▸ Directions
Rewrite all the rows, replacing "counterclockwise" with "anticlockwise" and leaving everything else unchanged.

▸ The data
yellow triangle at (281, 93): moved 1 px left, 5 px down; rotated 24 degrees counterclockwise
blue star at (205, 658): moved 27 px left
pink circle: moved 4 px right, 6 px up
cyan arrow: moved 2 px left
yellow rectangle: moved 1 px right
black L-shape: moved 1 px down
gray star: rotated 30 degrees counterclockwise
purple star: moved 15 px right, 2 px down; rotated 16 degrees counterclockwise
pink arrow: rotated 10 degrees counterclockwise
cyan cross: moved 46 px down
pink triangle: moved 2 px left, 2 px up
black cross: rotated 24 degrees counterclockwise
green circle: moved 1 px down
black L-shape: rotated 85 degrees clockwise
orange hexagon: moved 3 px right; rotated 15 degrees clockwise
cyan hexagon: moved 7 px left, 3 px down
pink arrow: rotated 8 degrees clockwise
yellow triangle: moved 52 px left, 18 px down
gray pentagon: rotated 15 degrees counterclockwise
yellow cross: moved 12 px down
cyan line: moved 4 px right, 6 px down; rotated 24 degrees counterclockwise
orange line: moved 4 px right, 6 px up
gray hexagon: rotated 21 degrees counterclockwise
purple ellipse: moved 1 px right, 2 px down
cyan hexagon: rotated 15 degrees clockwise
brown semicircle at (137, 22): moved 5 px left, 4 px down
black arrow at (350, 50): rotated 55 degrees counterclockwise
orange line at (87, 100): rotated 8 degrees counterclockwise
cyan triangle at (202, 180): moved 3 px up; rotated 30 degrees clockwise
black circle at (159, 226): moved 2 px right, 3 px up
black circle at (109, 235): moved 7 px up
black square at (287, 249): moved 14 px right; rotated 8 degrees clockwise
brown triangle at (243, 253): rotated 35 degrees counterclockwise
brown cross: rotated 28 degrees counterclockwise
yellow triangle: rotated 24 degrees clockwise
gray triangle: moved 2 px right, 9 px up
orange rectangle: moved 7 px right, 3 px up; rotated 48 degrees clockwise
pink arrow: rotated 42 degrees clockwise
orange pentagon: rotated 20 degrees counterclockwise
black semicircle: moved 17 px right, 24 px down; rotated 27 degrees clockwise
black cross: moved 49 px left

▸ Answer to this task
yellow triangle at (281, 93): moved 1 px left, 5 px down; rotated 24 degrees anticlockwise
blue star at (205, 658): moved 27 px left
pink circle: moved 4 px right, 6 px up
cyan arrow: moved 2 px left
yellow rectangle: moved 1 px right
black L-shape: moved 1 px down
gray star: rotated 30 degrees anticlockwise
purple star: moved 15 px right, 2 px down; rotated 16 degrees anticlockwise
pink arrow: rotated 10 degrees anticlockwise
cyan cross: moved 46 px down
pink triangle: moved 2 px left, 2 px up
black cross: rotated 24 degrees anticlockwise
green circle: moved 1 px down
black L-shape: rotated 85 degrees clockwise
orange hexagon: moved 3 px right; rotated 15 degrees clockwise
cyan hexagon: moved 7 px left, 3 px down
pink arrow: rotated 8 degrees clockwise
yellow triangle: moved 52 px left, 18 px down
gray pentagon: rotated 15 degrees anticlockwise
yellow cross: moved 12 px down
cyan line: moved 4 px right, 6 px down; rotated 24 degrees anticlockwise
orange line: moved 4 px right, 6 px up
gray hexagon: rotated 21 degrees anticlockwise
purple ellipse: moved 1 px right, 2 px down
cyan hexagon: rotated 15 degrees clockwise
brown semicircle at (137, 22): moved 5 px left, 4 px down
black arrow at (350, 50): rotated 55 degrees anticlockwise
orange line at (87, 100): rotated 8 degrees anticlockwise
cyan triangle at (202, 180): moved 3 px up; rotated 30 degrees clockwise
black circle at (159, 226): moved 2 px right, 3 px up
black circle at (109, 235): moved 7 px up
black square at (287, 249): moved 14 px right; rotated 8 degrees clockwise
brown triangle at (243, 253): rotated 35 degrees anticlockwise
brown cross: rotated 28 degrees anticlockwise
yellow triangle: rotated 24 degrees clockwise
gray triangle: moved 2 px right, 9 px up
orange rectangle: moved 7 px right, 3 px up; rotated 48 degrees clockwise
pink arrow: rotated 42 degrees clockwise
orange pentagon: rotated 20 degrees anticlockwise
black semicircle: moved 17 px right, 24 px down; rotated 27 degrees clockwise
black cross: moved 49 px left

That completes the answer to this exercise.